Task instructions: Without any pictures, the records below should be reproduced exactly.

[Object state change records]
Segment Open
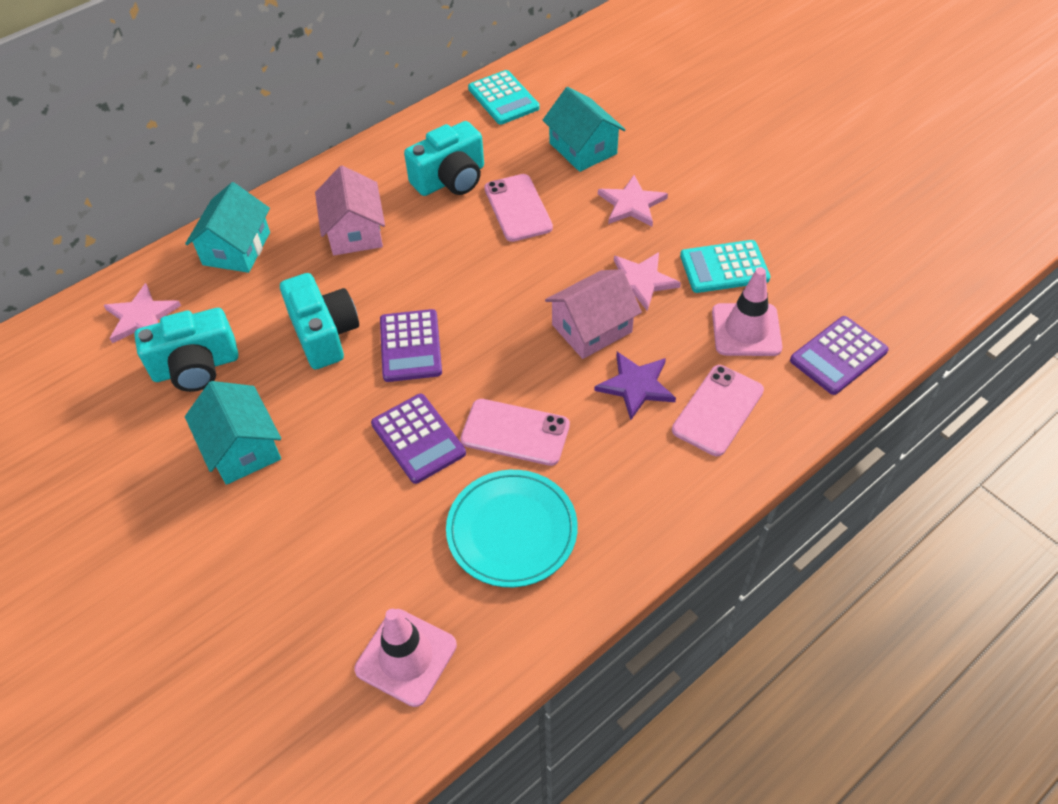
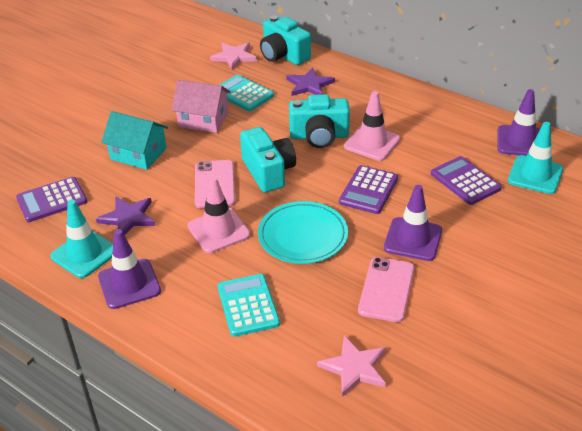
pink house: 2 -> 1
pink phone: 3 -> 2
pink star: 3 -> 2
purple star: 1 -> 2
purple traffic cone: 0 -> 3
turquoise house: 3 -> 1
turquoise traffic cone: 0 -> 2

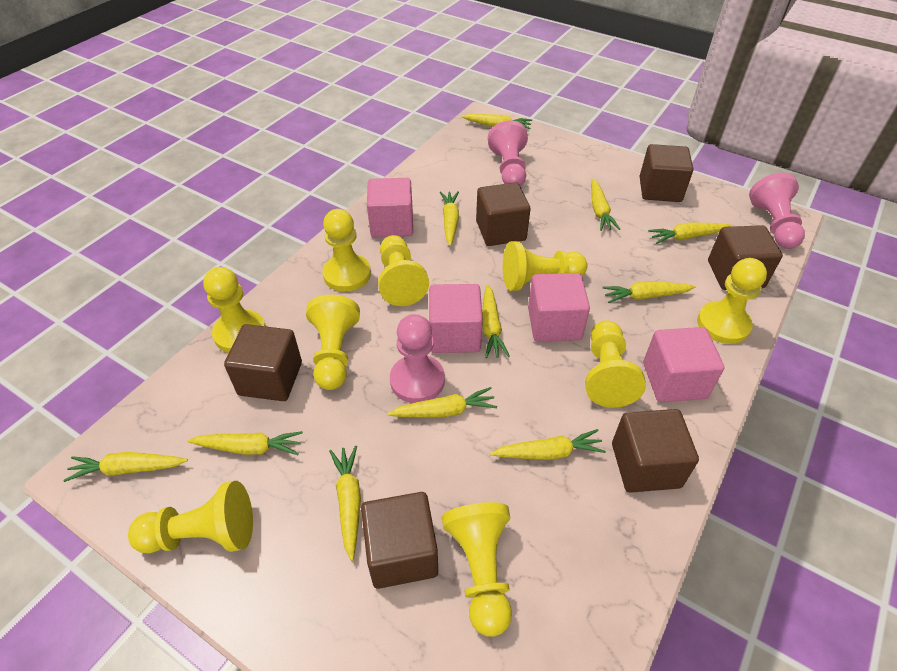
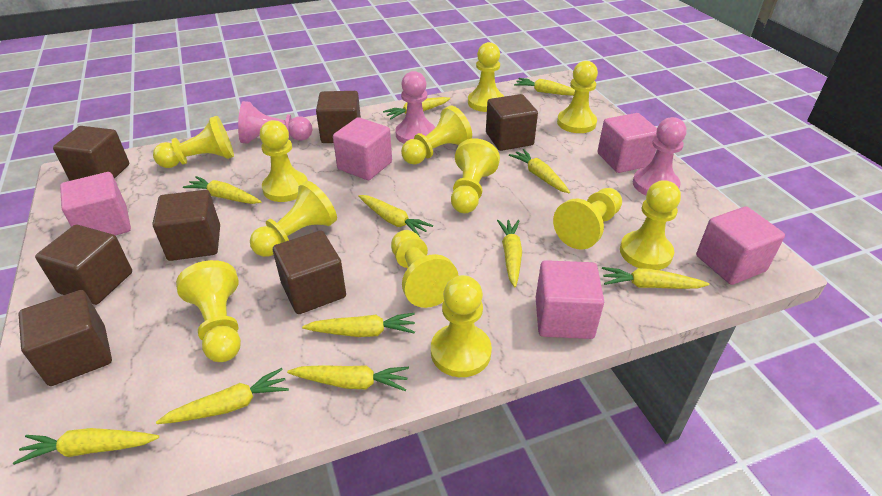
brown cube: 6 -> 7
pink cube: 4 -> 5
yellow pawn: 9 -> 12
Segment Closed
Exercise output:
pink house: 2 -> 1
pink phone: 3 -> 2
pink star: 3 -> 2
purple star: 1 -> 2
purple traffic cone: 0 -> 3
turquoise house: 3 -> 1
turquoise traffic cone: 0 -> 2

brown cube: 6 -> 7
pink cube: 4 -> 5
yellow pawn: 9 -> 12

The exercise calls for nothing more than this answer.